[Record extracts]
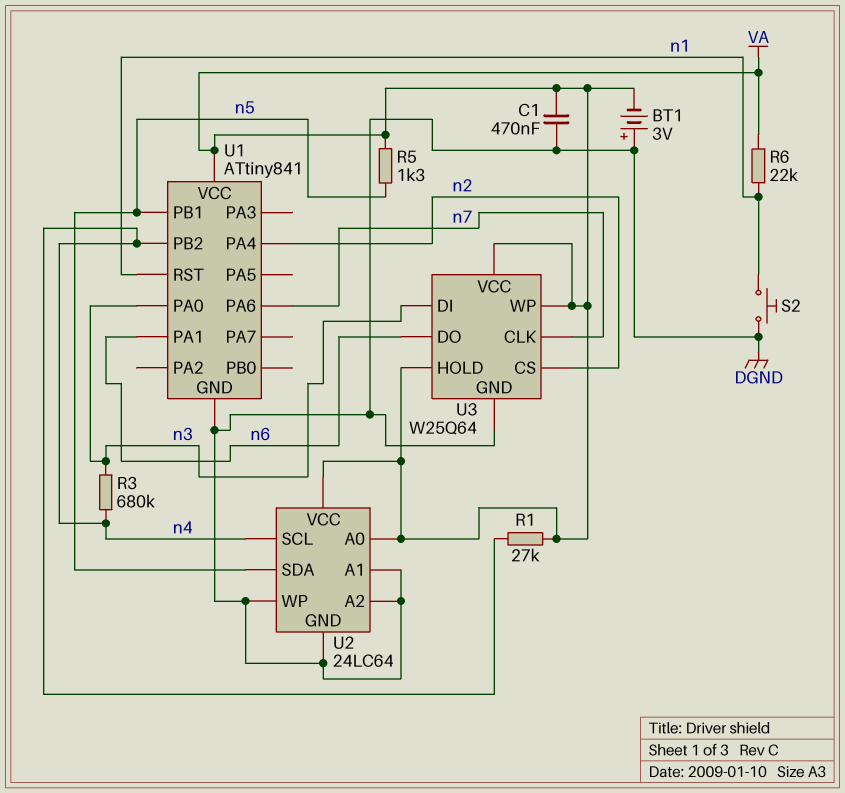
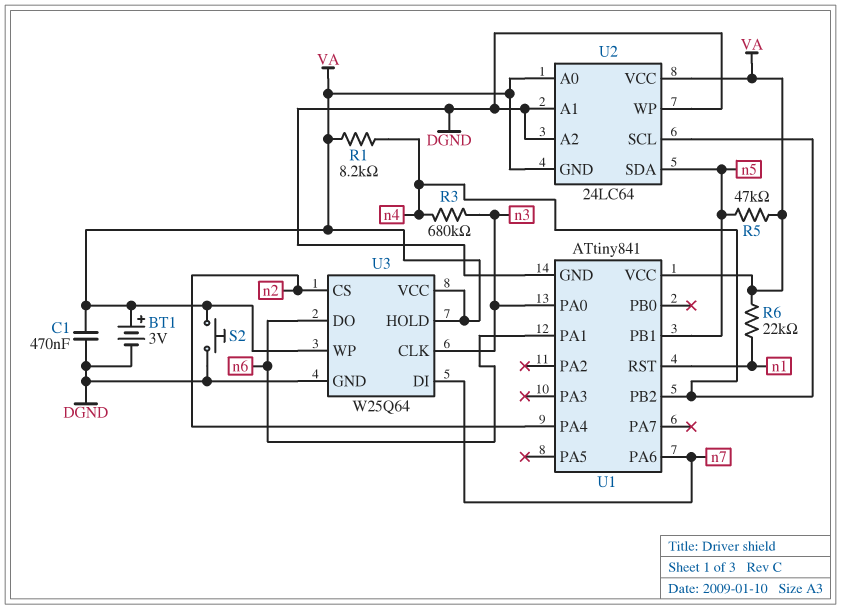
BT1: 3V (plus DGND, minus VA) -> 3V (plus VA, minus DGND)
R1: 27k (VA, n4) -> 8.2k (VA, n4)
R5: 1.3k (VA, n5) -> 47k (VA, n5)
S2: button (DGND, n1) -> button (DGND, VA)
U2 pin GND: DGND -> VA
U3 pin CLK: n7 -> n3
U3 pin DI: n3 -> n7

---

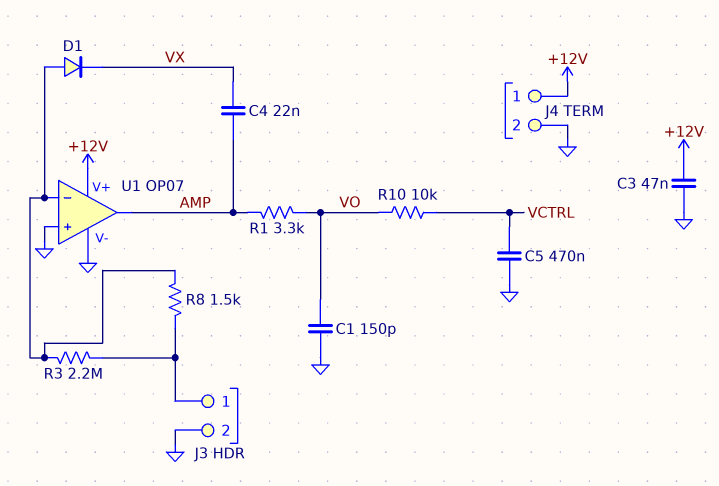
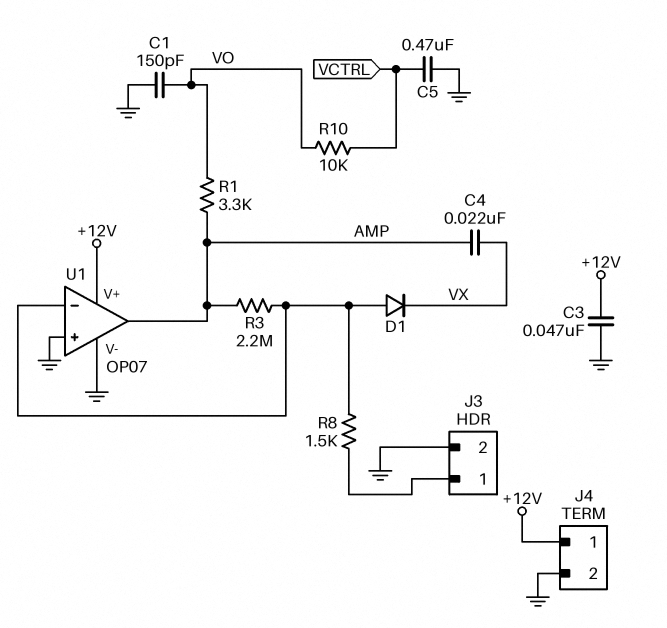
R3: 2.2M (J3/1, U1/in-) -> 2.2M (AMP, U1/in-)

[What you should do] In the entries above, find the line with "BT1: 3V (plus" and the line with "U3 pin DI: n3 -> n7", then restate word for word both of them and every line between, with nothing more.

[Expected answer]
BT1: 3V (plus DGND, minus VA) -> 3V (plus VA, minus DGND)
R1: 27k (VA, n4) -> 8.2k (VA, n4)
R5: 1.3k (VA, n5) -> 47k (VA, n5)
S2: button (DGND, n1) -> button (DGND, VA)
U2 pin GND: DGND -> VA
U3 pin CLK: n7 -> n3
U3 pin DI: n3 -> n7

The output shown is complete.